Supplied data ::
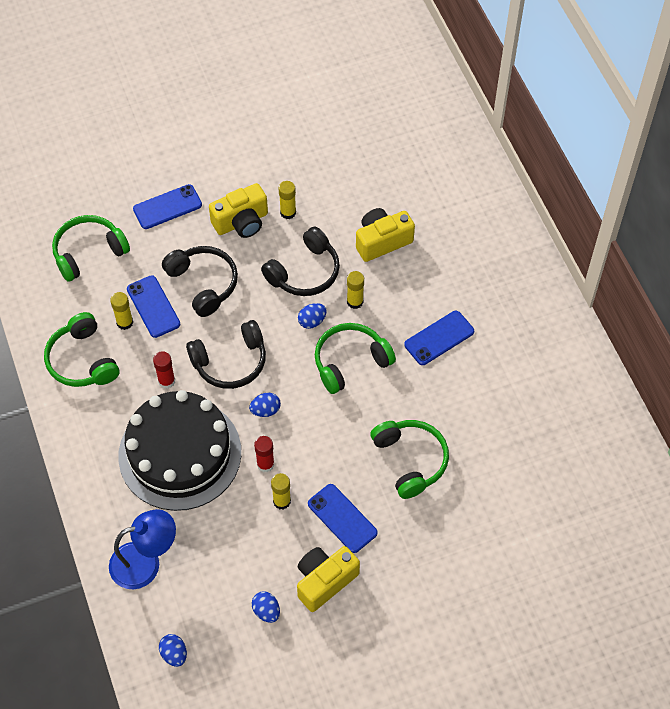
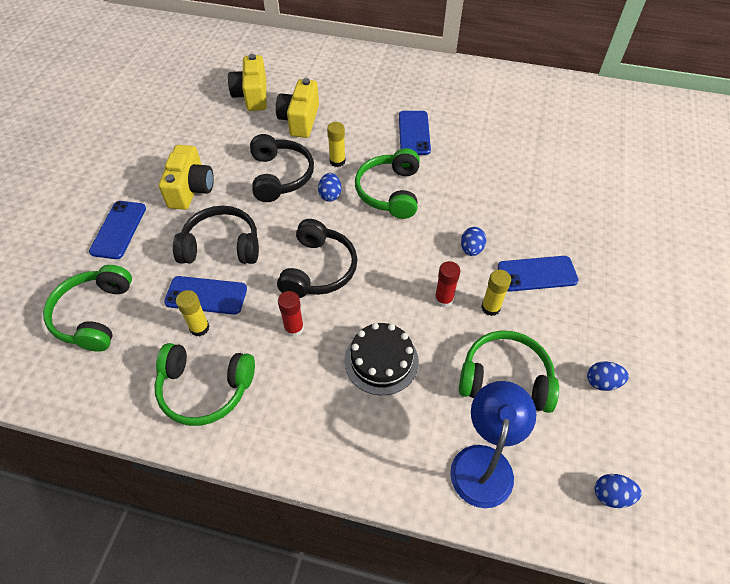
camera: 55 degrees left, 5 degrees down
(180, 453) = (381, 361): black cake -> black cake, size x0.52
(265, 410) = (389, 270): blue egg -> blue egg (471, 249)
(288, 212) = (215, 157): yellow glue stick -> none
(324, 581) = (594, 319): yellow camera -> yellow camera (252, 95)
(410, 460) = (511, 203): green headphones -> green headphones (505, 379)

What to produce ::
The expected answer is a copy of each line in the records that holds the word "camera".

Solution for this task ::
camera: 55 degrees left, 5 degrees down
(324, 581) = (594, 319): yellow camera -> yellow camera (252, 95)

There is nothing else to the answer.